WORK TO COMPLETE
Report each line from the data below that holds the word "VREF".

RECORDS SHOWN
____________

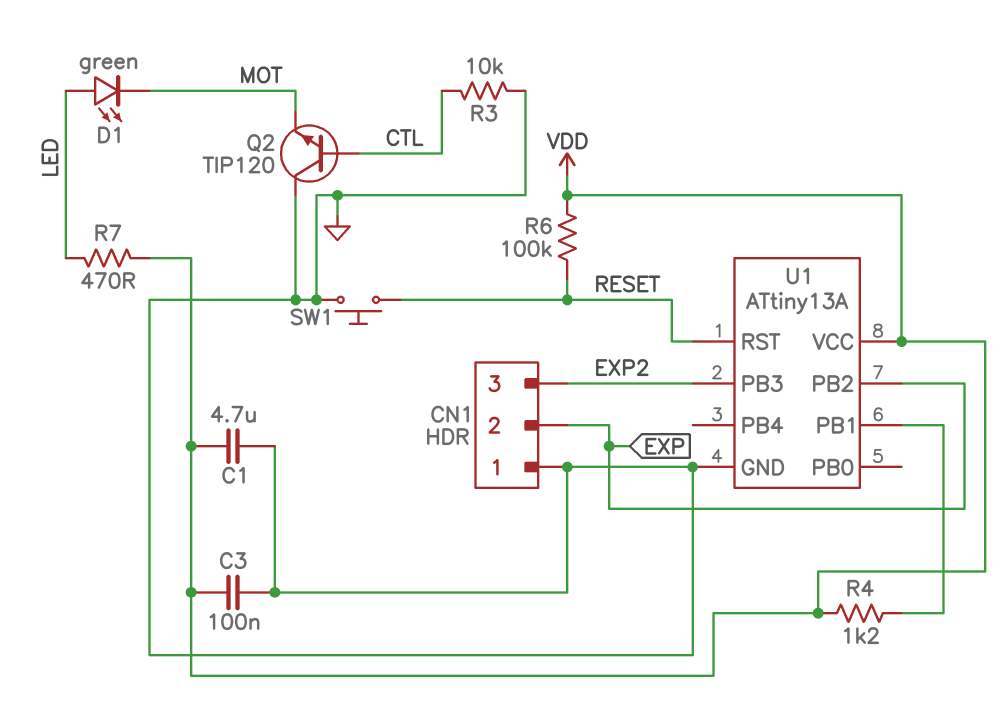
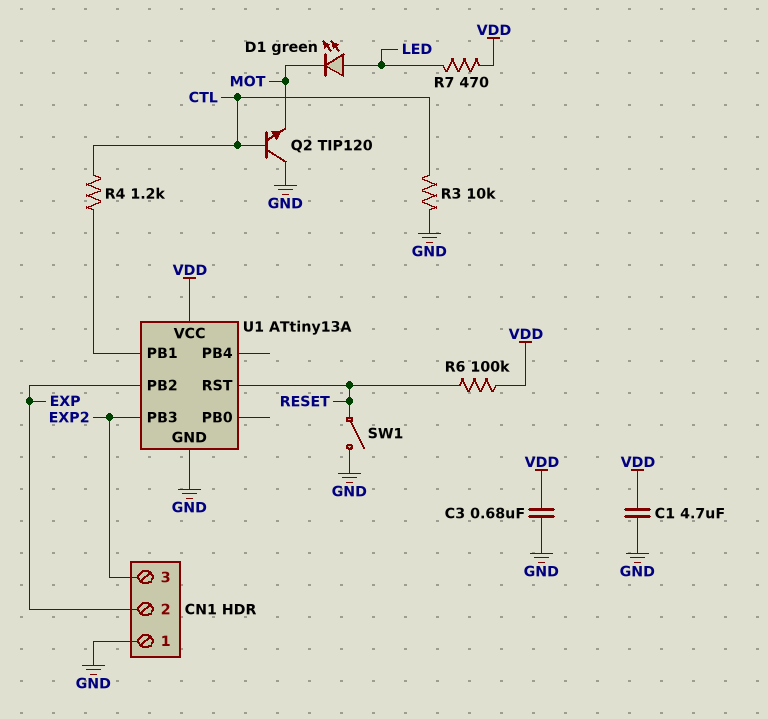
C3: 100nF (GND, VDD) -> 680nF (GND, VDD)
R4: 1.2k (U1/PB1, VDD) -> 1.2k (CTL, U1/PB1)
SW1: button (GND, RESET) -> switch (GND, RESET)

____________

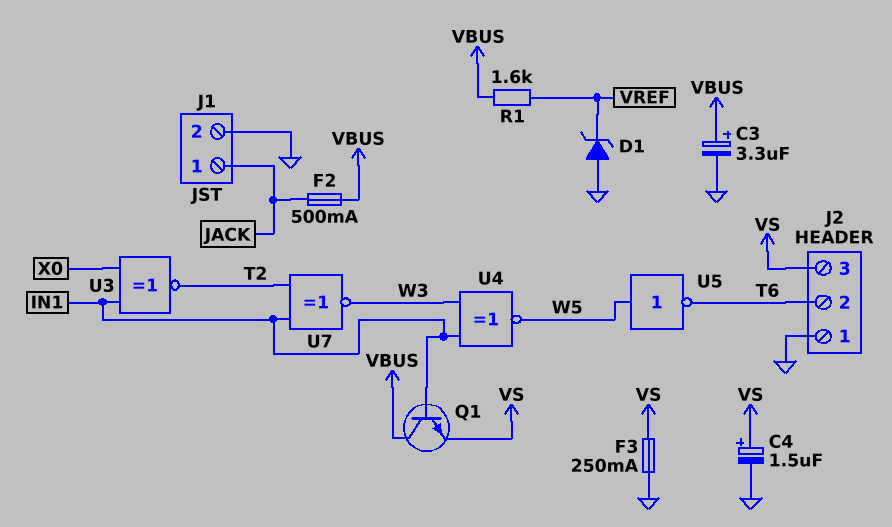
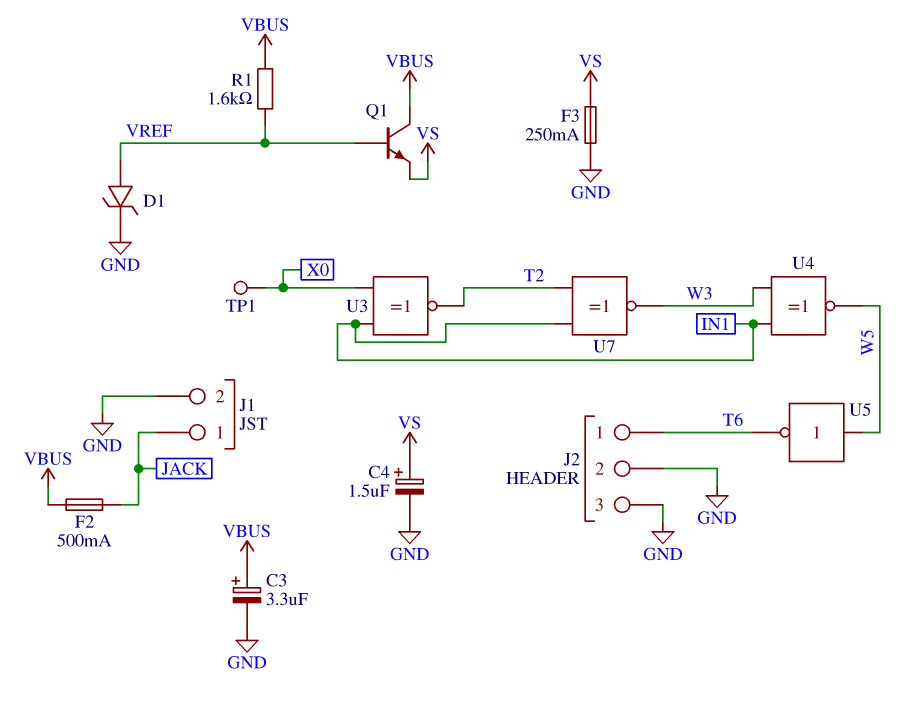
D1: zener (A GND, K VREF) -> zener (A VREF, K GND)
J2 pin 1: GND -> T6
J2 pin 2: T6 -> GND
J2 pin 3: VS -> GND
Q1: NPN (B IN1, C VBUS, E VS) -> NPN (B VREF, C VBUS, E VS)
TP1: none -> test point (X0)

____________

EXERCISE SOLUTION
D1: zener (A GND, K VREF) -> zener (A VREF, K GND)
Q1: NPN (B IN1, C VBUS, E VS) -> NPN (B VREF, C VBUS, E VS)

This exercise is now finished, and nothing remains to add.